→ WORK TO COMPLETE
From the entries below, extract every line that includes the word "switch".

[Difference listings]
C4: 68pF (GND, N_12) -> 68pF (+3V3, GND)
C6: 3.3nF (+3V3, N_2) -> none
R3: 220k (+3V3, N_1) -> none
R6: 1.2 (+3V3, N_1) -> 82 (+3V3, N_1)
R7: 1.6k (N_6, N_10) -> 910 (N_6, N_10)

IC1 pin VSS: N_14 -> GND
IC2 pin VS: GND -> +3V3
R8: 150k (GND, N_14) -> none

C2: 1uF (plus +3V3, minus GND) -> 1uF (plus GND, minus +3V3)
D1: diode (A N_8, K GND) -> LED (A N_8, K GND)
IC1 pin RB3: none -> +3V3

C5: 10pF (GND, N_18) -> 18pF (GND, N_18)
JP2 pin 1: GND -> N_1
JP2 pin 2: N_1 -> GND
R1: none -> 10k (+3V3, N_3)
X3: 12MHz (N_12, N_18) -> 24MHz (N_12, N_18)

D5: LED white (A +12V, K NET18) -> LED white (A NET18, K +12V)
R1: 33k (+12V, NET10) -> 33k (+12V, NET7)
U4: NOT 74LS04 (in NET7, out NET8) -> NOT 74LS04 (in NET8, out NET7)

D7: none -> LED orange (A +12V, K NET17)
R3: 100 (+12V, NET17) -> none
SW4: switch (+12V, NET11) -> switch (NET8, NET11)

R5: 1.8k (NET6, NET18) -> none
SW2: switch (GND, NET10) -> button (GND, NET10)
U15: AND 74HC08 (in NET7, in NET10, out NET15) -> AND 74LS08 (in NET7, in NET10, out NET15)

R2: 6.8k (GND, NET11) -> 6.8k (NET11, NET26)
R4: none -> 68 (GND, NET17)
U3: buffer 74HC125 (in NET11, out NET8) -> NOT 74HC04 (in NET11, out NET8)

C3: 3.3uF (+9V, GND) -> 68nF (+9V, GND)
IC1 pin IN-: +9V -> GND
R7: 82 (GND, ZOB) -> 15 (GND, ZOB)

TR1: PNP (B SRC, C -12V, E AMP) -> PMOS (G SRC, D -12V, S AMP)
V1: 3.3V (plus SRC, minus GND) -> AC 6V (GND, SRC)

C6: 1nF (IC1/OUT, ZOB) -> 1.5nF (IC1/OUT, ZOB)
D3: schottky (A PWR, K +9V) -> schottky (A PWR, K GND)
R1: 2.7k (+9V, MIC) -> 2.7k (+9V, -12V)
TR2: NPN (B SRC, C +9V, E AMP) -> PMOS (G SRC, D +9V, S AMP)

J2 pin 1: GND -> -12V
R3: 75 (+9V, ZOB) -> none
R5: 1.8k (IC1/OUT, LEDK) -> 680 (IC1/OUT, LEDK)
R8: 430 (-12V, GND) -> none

→ RESPONSE AREA
SW4: switch (+12V, NET11) -> switch (NET8, NET11)
SW2: switch (GND, NET10) -> button (GND, NET10)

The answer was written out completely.